**Task details**
Which lines run from the line with "SW3: button (GND, SIG11)" through the line with "TR2: PMOS FQP27P06" in the entries below? Print them exactly, both ends included, and nothing more.

**The data**

------------------------------------------------------------------------

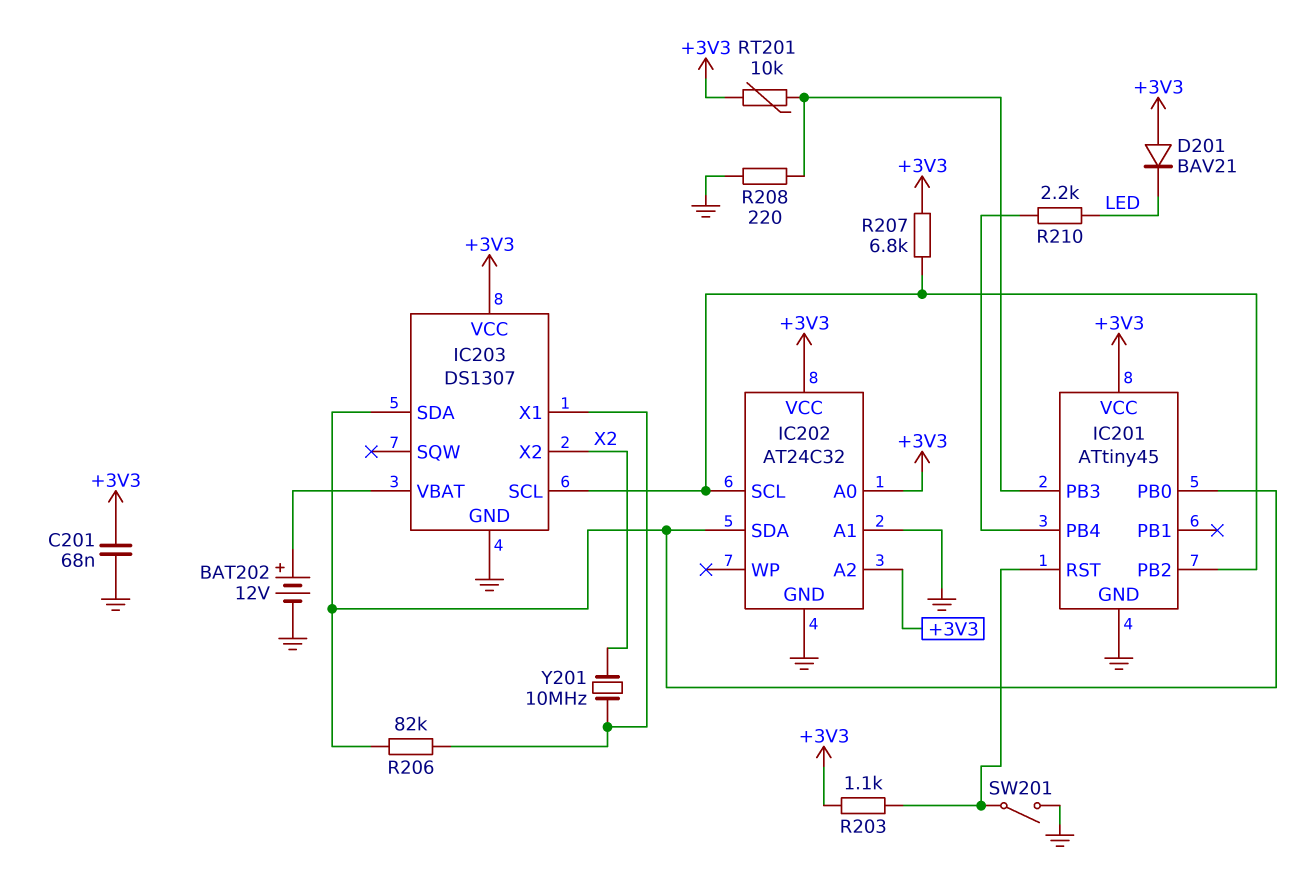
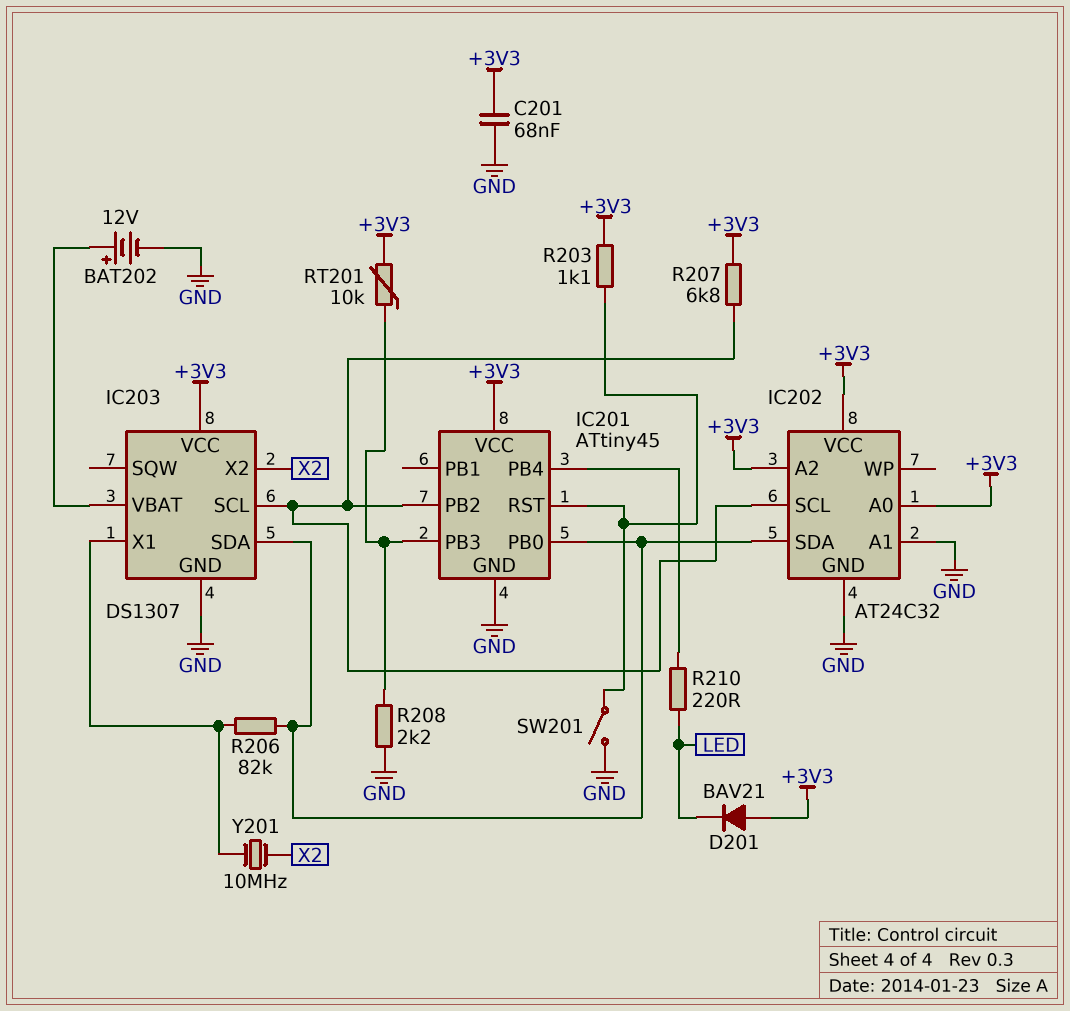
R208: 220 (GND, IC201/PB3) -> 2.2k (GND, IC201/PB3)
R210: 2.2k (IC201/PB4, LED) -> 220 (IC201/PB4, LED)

------------------------------------------------------------------------

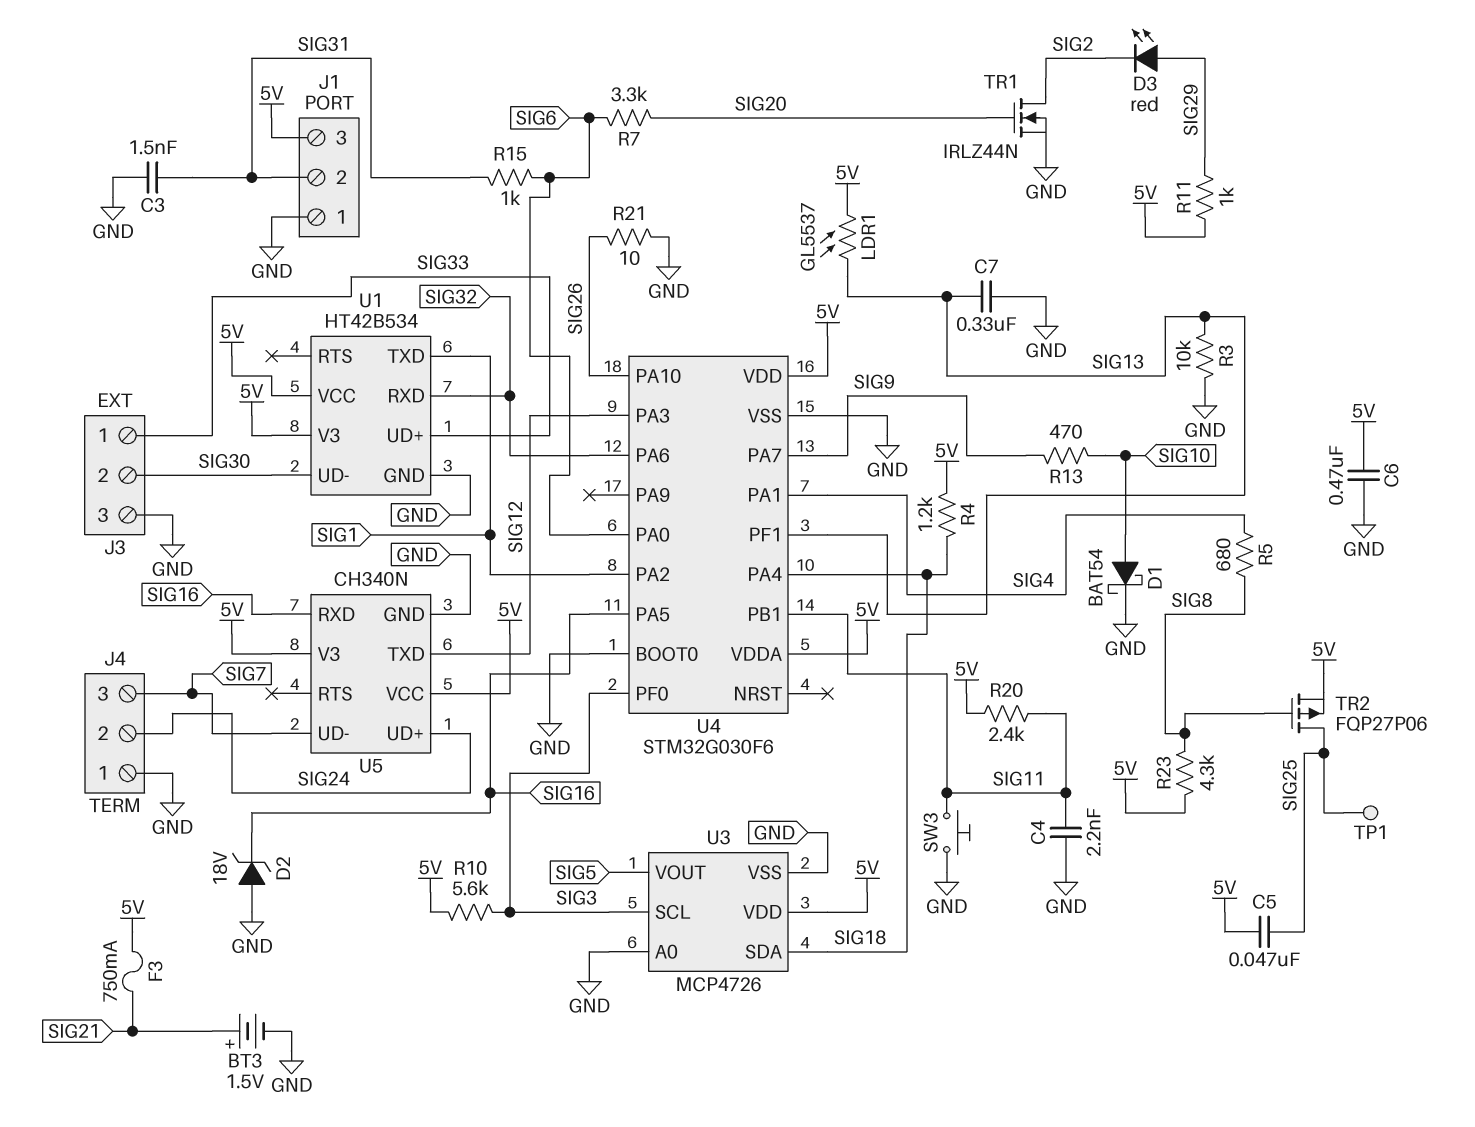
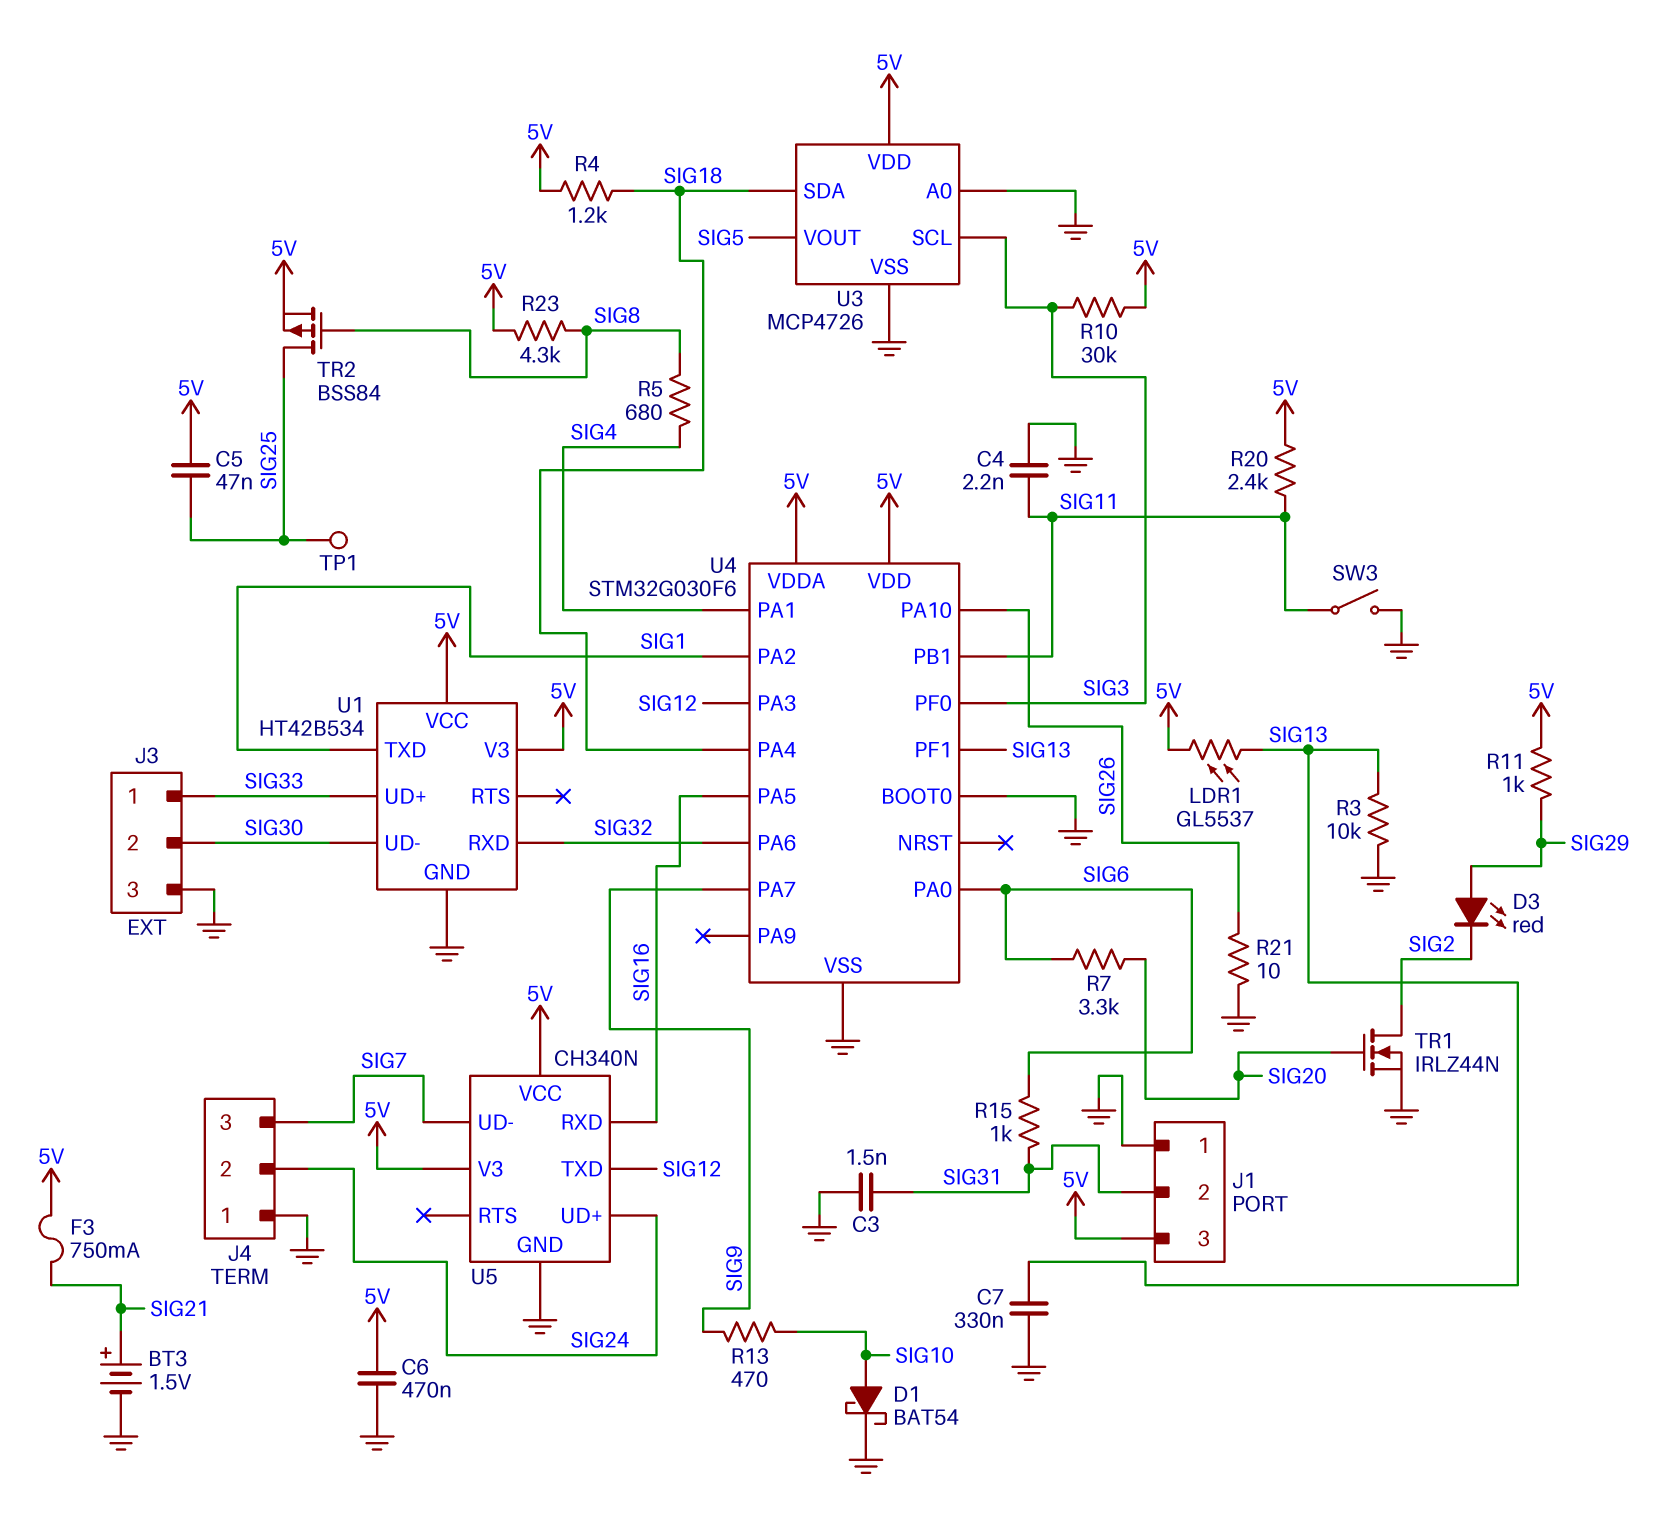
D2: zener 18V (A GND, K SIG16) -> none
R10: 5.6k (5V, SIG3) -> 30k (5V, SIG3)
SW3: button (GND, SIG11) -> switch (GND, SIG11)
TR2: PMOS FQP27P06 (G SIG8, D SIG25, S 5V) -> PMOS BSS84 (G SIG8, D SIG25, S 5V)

------------------------------------------------------------------------

**Response**
SW3: button (GND, SIG11) -> switch (GND, SIG11)
TR2: PMOS FQP27P06 (G SIG8, D SIG25, S 5V) -> PMOS BSS84 (G SIG8, D SIG25, S 5V)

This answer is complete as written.